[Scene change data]

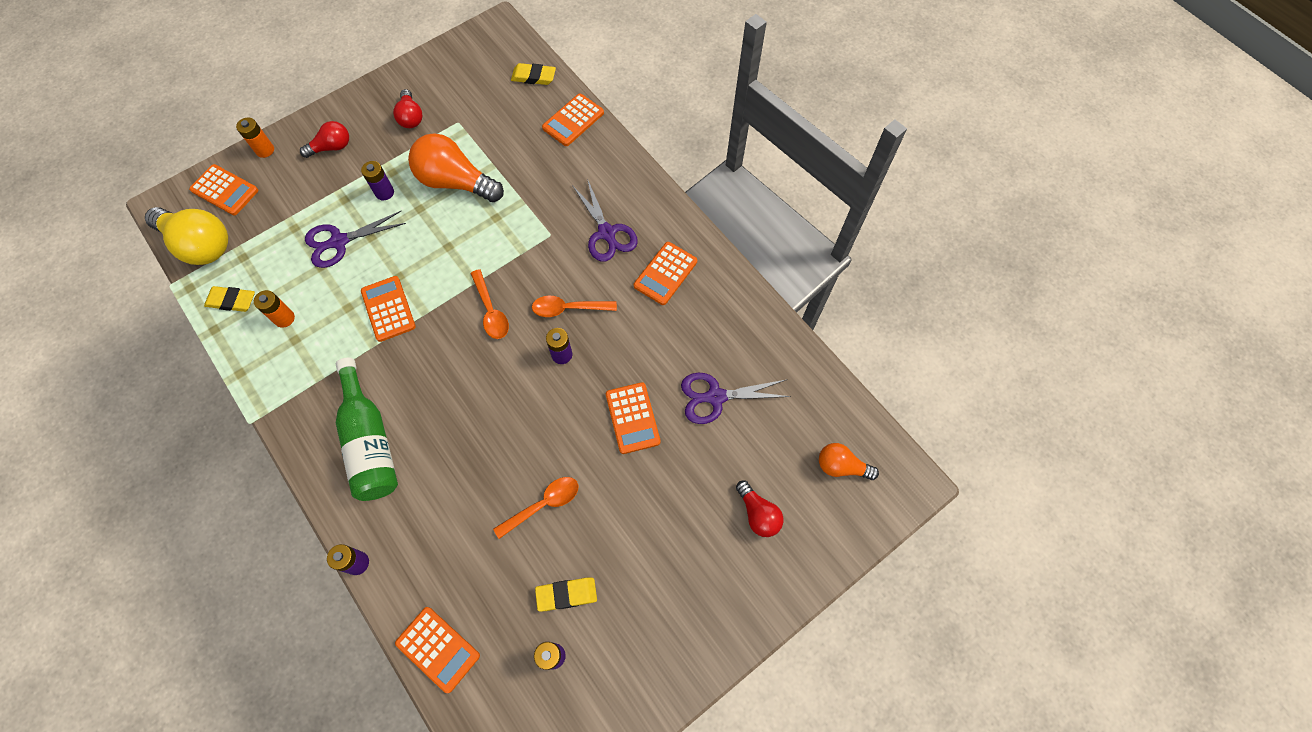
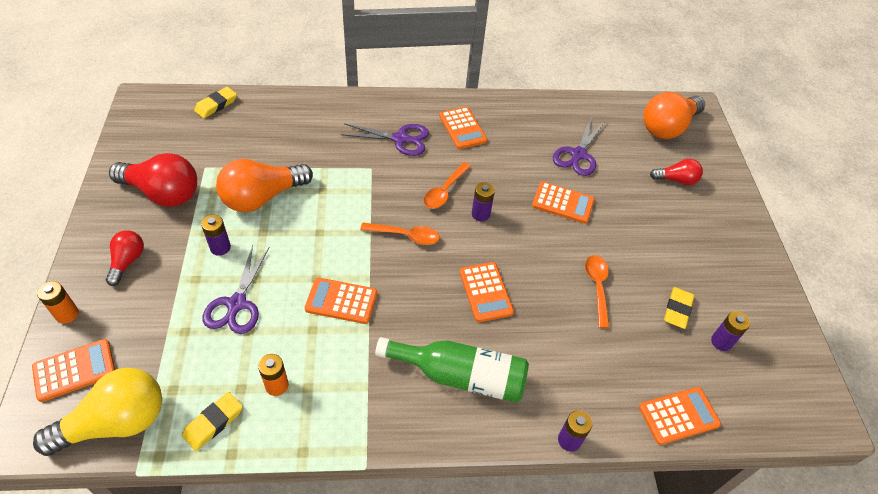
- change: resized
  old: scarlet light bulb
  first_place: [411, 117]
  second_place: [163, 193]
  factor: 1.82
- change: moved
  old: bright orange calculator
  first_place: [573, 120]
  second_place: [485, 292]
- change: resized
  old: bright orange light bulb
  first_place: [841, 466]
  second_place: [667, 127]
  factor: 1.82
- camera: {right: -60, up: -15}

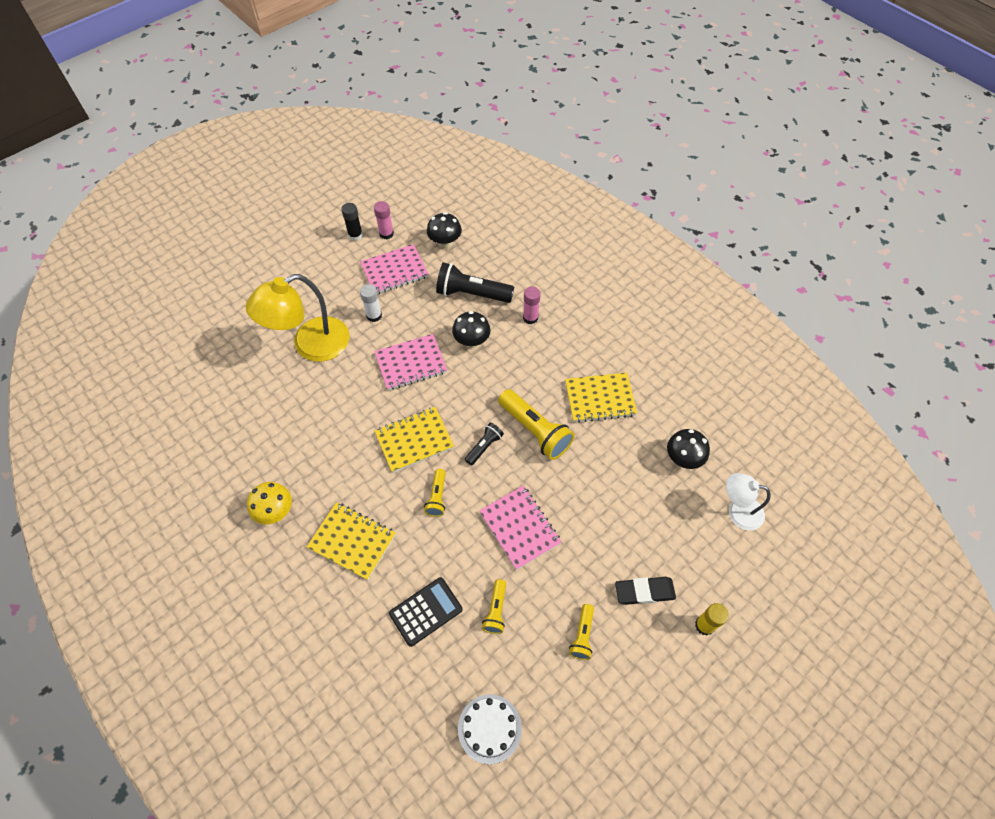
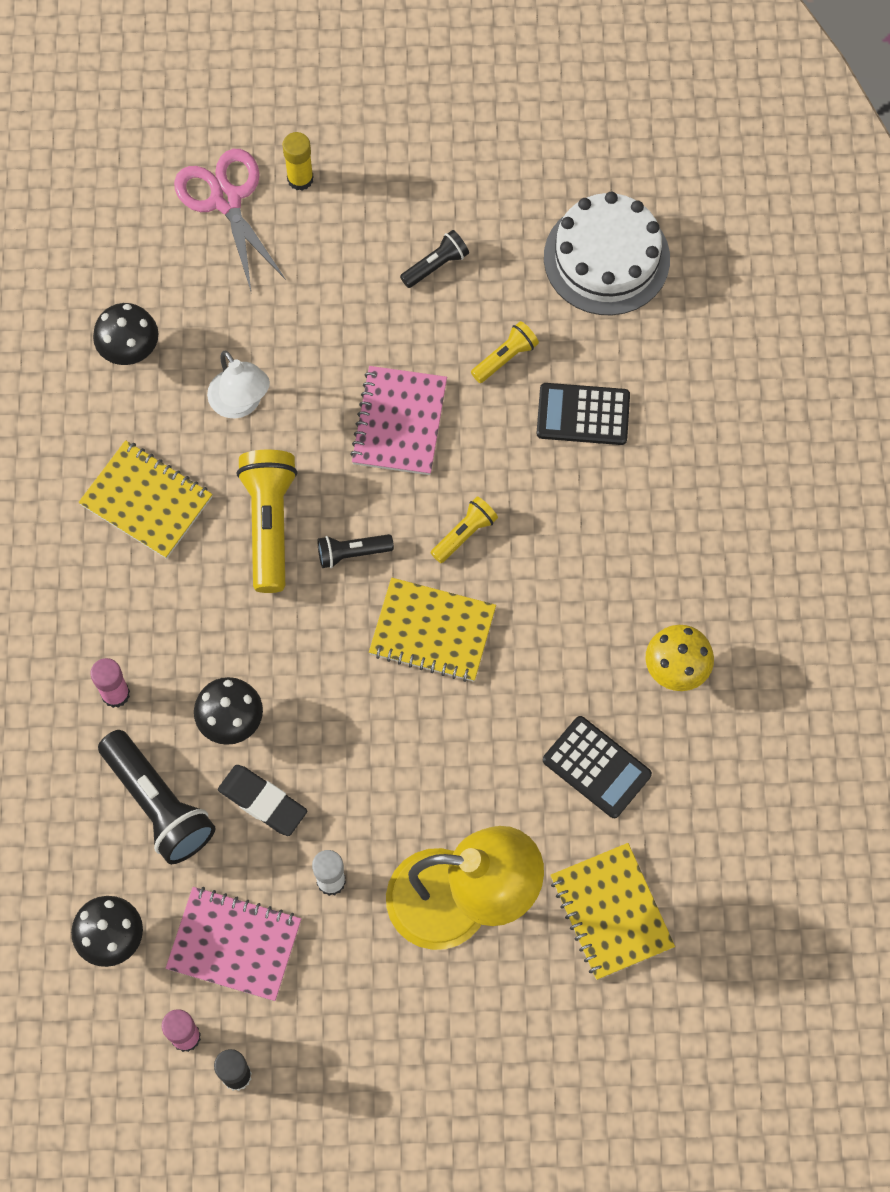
- change: added
  new: rosy pair of scissors
  second_place: [226, 200]
- change: moved
  old: white desk lamp
  first_place: [738, 511]
  second_place: [241, 404]
- change: moved
  old: jet-black gum eraser
  first_place: [644, 592]
  second_place: [263, 802]
- change: recoloured
  old: golden torch
  new: jet-black torch
  first_place: [582, 635]
  second_place: [436, 265]
- change: added
  new: jet-black calculator
  second_place: [596, 767]
- change: resized
  old: white cake
  first_place: [489, 728]
  second_place: [606, 258]
  factor: 1.54
- change: moved
  old: golden exercise book
  first_place: [352, 541]
  second_place: [611, 912]
- change: removed
  old: rosy exercise book
  first_place: [411, 363]
- camera: {right: -140, up: 10}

EXERCISE INSTRUCTIONS -
Make a list of all lines in the data that contain "orange".

ANSWER AREA -
  old: bright orange calculator
  old: bright orange light bulb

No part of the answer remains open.